• Material shown:

◆ ◆ ◆ ◆ ◆

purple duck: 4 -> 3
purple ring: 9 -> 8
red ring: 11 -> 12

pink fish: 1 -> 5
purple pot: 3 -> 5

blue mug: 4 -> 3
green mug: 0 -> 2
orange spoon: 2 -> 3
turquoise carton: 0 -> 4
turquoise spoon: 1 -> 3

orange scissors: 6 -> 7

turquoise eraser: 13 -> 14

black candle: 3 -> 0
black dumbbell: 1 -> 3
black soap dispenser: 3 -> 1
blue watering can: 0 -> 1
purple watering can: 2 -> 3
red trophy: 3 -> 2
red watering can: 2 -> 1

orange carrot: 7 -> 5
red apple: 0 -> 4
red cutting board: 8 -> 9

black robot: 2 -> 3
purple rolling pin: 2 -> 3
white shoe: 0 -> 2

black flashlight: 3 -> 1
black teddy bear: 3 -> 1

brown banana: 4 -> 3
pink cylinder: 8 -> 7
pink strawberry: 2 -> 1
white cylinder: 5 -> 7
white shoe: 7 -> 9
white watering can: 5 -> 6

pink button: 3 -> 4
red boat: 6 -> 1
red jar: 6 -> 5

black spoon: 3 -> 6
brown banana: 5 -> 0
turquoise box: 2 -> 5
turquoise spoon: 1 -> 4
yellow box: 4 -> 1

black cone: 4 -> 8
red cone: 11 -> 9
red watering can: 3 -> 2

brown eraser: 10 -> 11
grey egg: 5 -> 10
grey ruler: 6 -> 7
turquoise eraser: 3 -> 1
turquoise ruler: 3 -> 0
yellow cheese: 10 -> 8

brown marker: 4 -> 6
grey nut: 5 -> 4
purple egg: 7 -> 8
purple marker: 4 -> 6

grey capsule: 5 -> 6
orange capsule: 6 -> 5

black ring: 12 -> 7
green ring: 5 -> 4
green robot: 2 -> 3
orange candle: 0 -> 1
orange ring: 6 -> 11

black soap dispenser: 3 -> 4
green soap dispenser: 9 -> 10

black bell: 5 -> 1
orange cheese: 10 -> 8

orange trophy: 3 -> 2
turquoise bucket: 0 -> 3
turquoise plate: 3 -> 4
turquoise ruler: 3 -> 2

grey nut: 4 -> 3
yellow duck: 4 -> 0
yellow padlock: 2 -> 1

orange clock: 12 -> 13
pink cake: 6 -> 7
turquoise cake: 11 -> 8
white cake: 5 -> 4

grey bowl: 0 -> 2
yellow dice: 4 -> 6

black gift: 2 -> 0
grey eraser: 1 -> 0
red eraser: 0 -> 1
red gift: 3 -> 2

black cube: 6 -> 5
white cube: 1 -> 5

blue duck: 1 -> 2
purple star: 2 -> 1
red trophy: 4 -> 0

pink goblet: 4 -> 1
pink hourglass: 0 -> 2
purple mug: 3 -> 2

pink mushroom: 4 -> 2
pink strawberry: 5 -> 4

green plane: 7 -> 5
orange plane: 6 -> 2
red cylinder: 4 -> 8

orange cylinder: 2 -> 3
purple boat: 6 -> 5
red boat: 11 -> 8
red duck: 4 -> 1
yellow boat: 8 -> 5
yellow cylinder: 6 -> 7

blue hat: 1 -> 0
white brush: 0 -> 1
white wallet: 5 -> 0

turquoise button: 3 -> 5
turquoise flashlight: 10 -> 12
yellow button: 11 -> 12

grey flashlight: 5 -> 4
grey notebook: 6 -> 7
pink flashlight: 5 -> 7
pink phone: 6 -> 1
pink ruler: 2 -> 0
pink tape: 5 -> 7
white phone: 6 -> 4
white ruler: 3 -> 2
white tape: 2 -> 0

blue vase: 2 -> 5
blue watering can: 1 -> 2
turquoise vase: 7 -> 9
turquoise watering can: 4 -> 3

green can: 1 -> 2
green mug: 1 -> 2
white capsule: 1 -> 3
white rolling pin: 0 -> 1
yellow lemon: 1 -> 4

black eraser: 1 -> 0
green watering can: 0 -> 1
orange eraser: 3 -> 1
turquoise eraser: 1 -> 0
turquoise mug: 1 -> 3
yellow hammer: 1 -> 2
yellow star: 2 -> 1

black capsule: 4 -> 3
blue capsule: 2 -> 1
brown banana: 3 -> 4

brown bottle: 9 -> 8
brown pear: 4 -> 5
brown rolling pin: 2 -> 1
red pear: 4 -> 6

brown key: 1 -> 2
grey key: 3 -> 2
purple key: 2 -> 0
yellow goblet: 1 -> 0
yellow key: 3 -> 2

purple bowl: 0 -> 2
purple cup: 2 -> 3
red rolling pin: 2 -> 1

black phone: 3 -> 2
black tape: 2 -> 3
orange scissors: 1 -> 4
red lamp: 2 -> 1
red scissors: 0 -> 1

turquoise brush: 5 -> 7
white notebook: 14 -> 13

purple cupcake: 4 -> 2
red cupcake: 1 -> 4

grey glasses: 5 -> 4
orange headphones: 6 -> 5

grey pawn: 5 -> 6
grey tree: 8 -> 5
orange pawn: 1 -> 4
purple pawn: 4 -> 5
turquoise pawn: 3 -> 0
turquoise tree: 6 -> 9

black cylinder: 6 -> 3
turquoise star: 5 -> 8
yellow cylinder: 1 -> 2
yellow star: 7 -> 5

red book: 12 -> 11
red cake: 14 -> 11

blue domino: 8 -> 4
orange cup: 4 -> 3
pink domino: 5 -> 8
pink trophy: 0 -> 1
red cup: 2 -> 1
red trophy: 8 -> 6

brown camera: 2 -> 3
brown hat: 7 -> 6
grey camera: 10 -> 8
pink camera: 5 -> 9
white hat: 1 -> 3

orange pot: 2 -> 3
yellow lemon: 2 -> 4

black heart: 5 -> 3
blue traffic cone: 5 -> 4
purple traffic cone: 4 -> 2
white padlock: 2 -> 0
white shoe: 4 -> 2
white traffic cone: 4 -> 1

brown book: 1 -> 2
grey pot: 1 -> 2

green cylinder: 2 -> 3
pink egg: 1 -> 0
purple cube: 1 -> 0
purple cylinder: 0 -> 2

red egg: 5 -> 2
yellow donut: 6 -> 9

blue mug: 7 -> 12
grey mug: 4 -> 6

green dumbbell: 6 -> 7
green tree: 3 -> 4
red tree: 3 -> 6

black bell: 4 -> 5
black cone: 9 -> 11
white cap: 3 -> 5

◆ ◆ ◆ ◆ ◆

• Prompt:
Return, with no change at all, every line in the entries above from the line containing "white cake: 5 -> 4" through the line containing "green mug: 1 -> 2".

• Answer box:
white cake: 5 -> 4

grey bowl: 0 -> 2
yellow dice: 4 -> 6

black gift: 2 -> 0
grey eraser: 1 -> 0
red eraser: 0 -> 1
red gift: 3 -> 2

black cube: 6 -> 5
white cube: 1 -> 5

blue duck: 1 -> 2
purple star: 2 -> 1
red trophy: 4 -> 0

pink goblet: 4 -> 1
pink hourglass: 0 -> 2
purple mug: 3 -> 2

pink mushroom: 4 -> 2
pink strawberry: 5 -> 4

green plane: 7 -> 5
orange plane: 6 -> 2
red cylinder: 4 -> 8

orange cylinder: 2 -> 3
purple boat: 6 -> 5
red boat: 11 -> 8
red duck: 4 -> 1
yellow boat: 8 -> 5
yellow cylinder: 6 -> 7

blue hat: 1 -> 0
white brush: 0 -> 1
white wallet: 5 -> 0

turquoise button: 3 -> 5
turquoise flashlight: 10 -> 12
yellow button: 11 -> 12

grey flashlight: 5 -> 4
grey notebook: 6 -> 7
pink flashlight: 5 -> 7
pink phone: 6 -> 1
pink ruler: 2 -> 0
pink tape: 5 -> 7
white phone: 6 -> 4
white ruler: 3 -> 2
white tape: 2 -> 0

blue vase: 2 -> 5
blue watering can: 1 -> 2
turquoise vase: 7 -> 9
turquoise watering can: 4 -> 3

green can: 1 -> 2
green mug: 1 -> 2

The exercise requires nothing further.